▶ **Recorded data**
————————
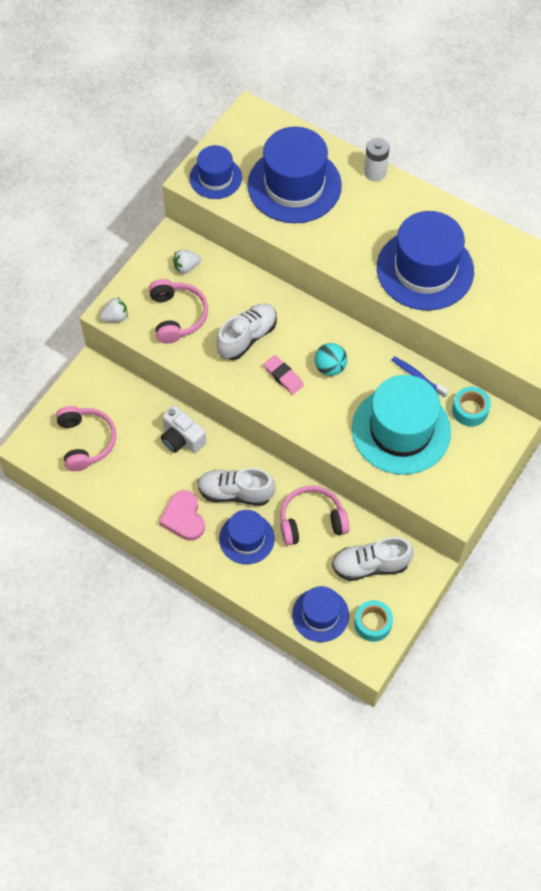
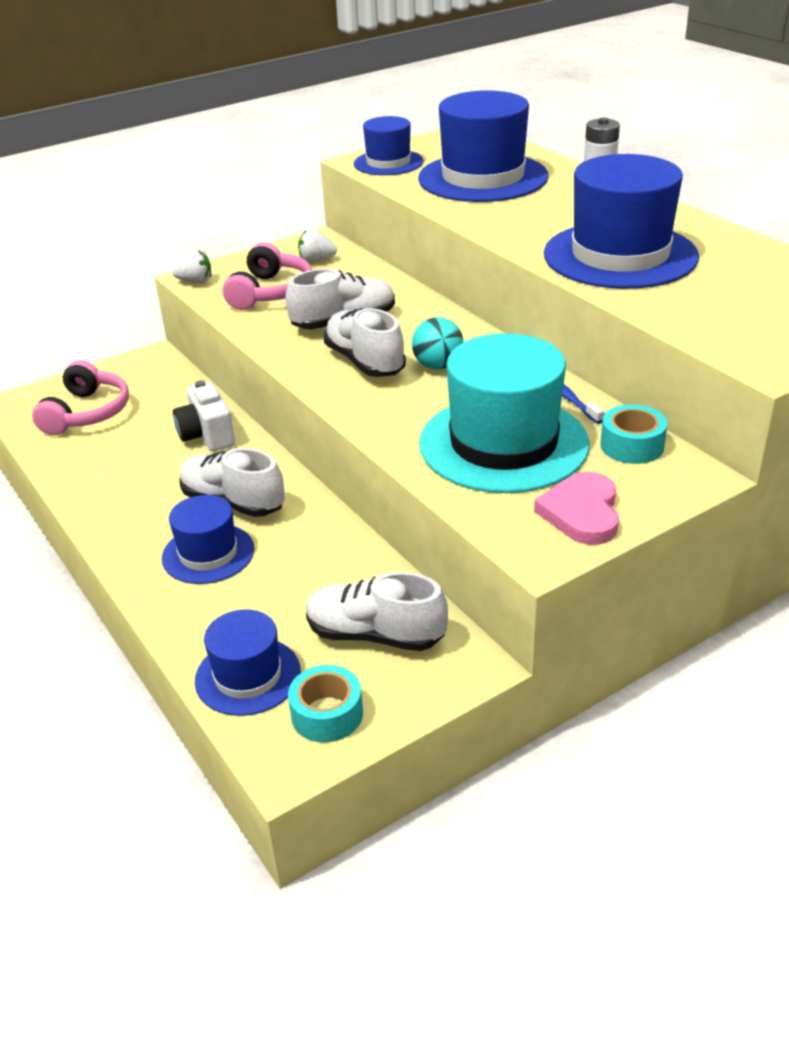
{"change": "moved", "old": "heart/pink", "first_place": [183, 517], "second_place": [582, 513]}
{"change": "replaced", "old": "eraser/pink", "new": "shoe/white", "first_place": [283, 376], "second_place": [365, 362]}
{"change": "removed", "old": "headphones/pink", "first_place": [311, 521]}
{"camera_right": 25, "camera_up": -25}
————————
▶ **Exercise details**
Every line in the listing that holds "change" belongs in the answer.

▶ **Answer for this exercise**
{"change": "moved", "old": "heart/pink", "first_place": [183, 517], "second_place": [582, 513]}
{"change": "replaced", "old": "eraser/pink", "new": "shoe/white", "first_place": [283, 376], "second_place": [365, 362]}
{"change": "removed", "old": "headphones/pink", "first_place": [311, 521]}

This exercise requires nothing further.